Give every entry again, unchanged, and leave its images out.

━━━━━ Available records

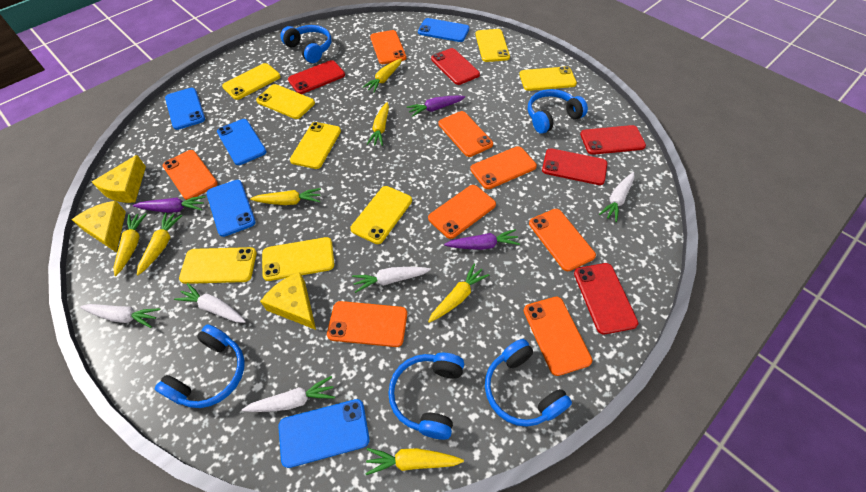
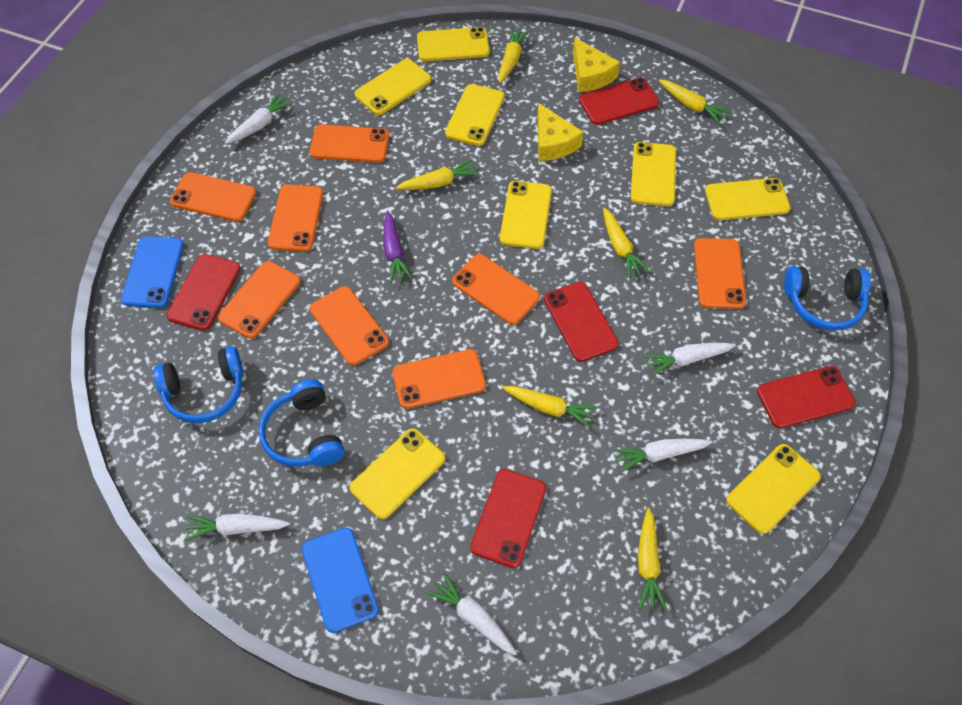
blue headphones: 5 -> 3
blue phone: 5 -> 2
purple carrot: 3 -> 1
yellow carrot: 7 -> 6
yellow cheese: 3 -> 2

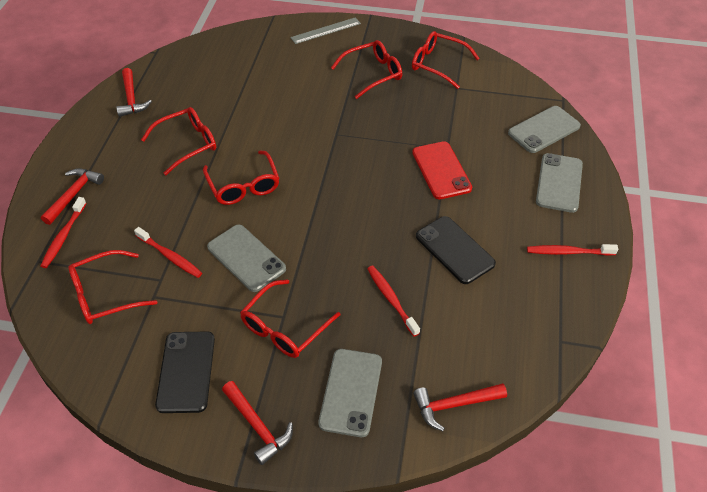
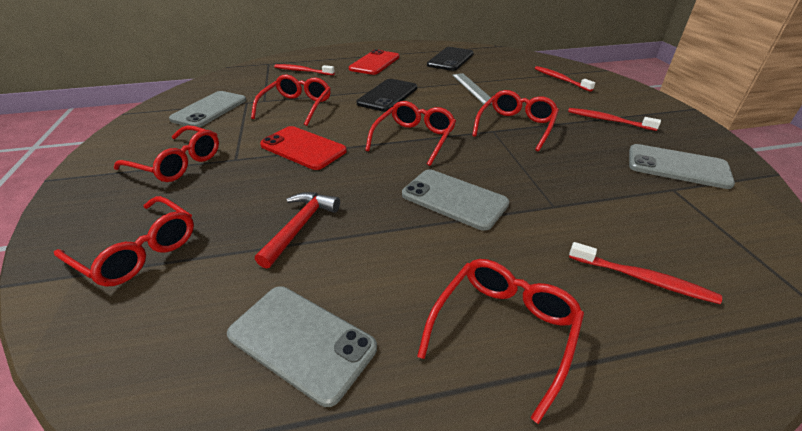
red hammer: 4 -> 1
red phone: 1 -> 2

━━━━━━━━━━

__Answer to the exercise__.
blue headphones: 5 -> 3
blue phone: 5 -> 2
purple carrot: 3 -> 1
yellow carrot: 7 -> 6
yellow cheese: 3 -> 2

red hammer: 4 -> 1
red phone: 1 -> 2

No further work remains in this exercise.